- [TASK OBJECTIVE]: An exact repetition of the data below, without images, is the expected answer.

[Opening PROVIDED DATA section]

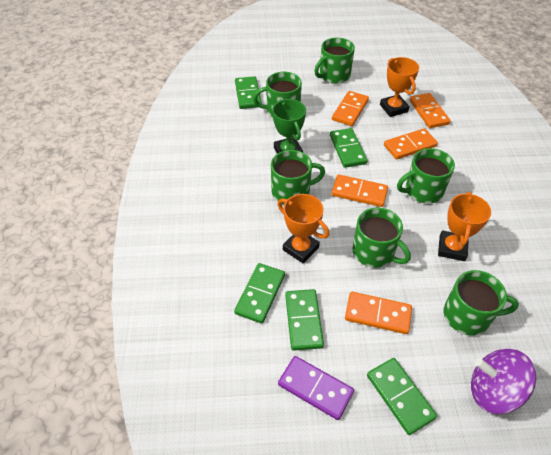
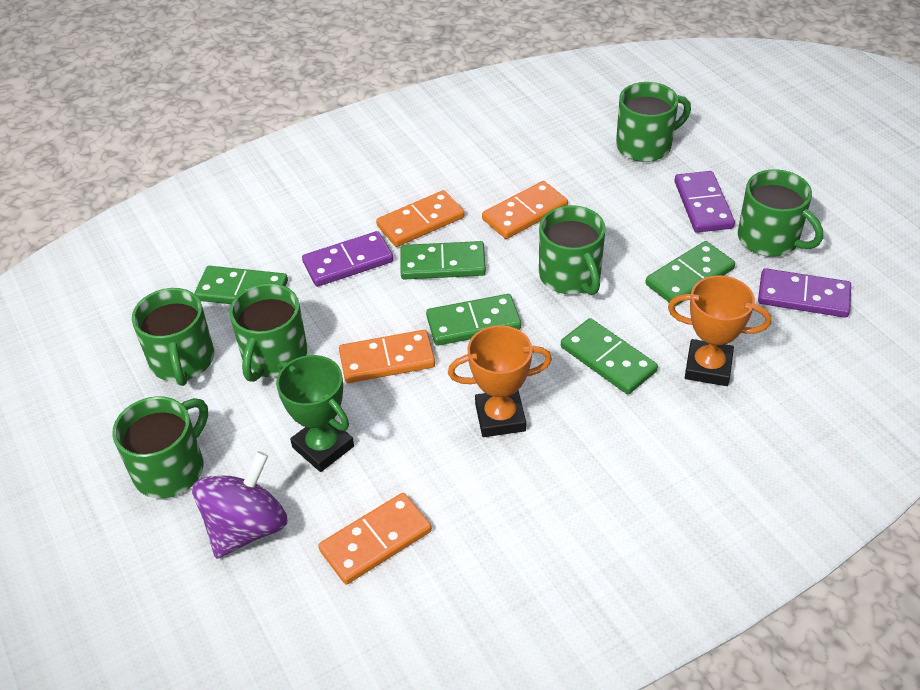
orange domino: 5 -> 4
orange trophy: 3 -> 2
purple domino: 1 -> 3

[Closing PROVIDED DATA section]

- [YOUR RESPONSE]:
orange domino: 5 -> 4
orange trophy: 3 -> 2
purple domino: 1 -> 3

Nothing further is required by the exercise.